Exercise details:
Among the records below, find the line that has "415 346 471"; from there, give the lines again exactly, and stop after the line that has "197 421 314".

Extracted records:
::::

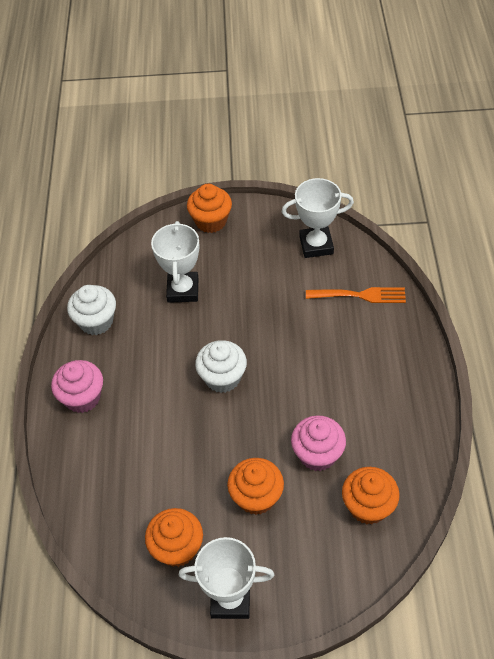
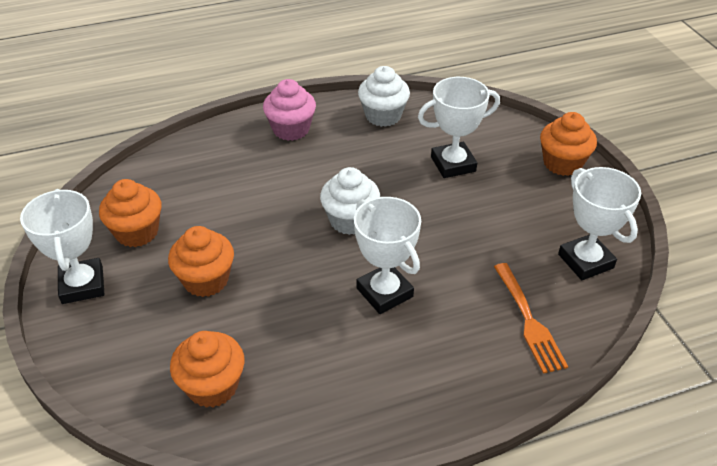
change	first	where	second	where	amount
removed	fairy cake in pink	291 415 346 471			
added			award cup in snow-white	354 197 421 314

::::

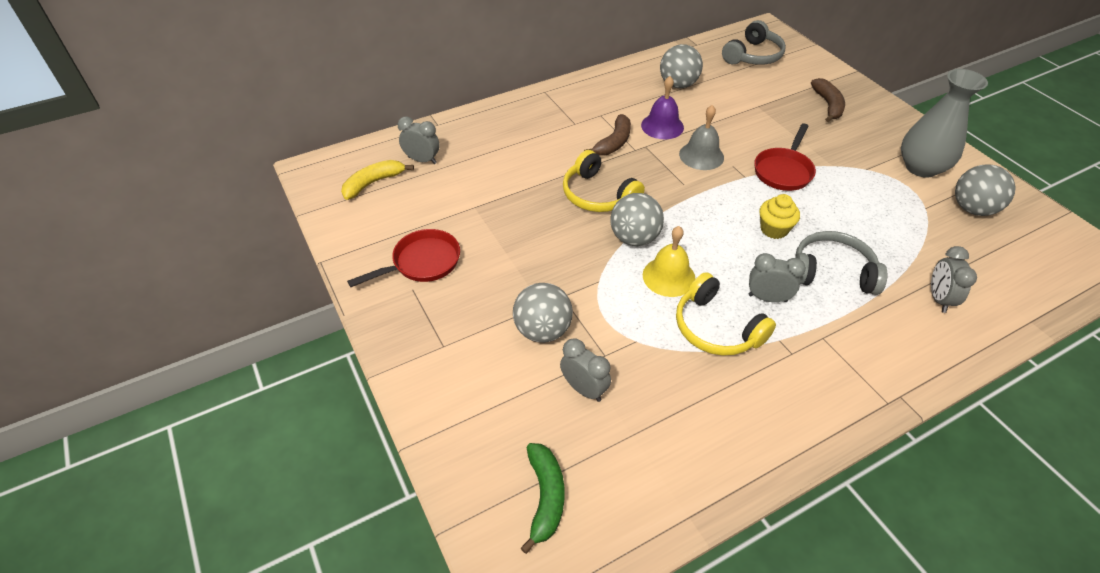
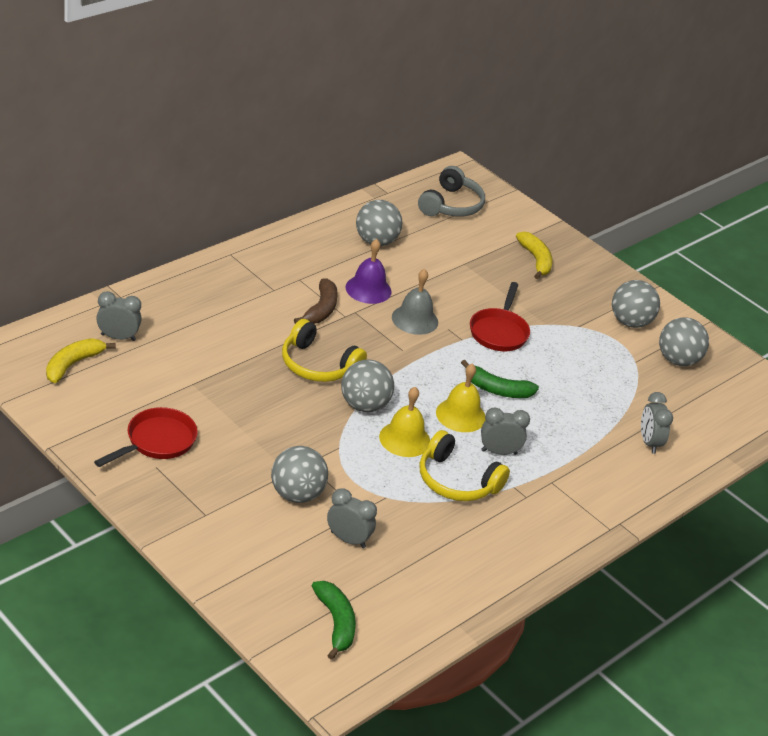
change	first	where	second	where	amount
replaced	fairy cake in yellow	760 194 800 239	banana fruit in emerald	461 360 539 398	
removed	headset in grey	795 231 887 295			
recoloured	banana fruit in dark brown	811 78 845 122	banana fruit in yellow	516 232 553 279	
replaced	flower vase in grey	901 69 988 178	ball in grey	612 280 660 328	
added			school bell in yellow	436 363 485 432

::::

Answer to the exercise:
removed	fairy cake in pink	291 415 346 471			
added			award cup in snow-white	354 197 421 314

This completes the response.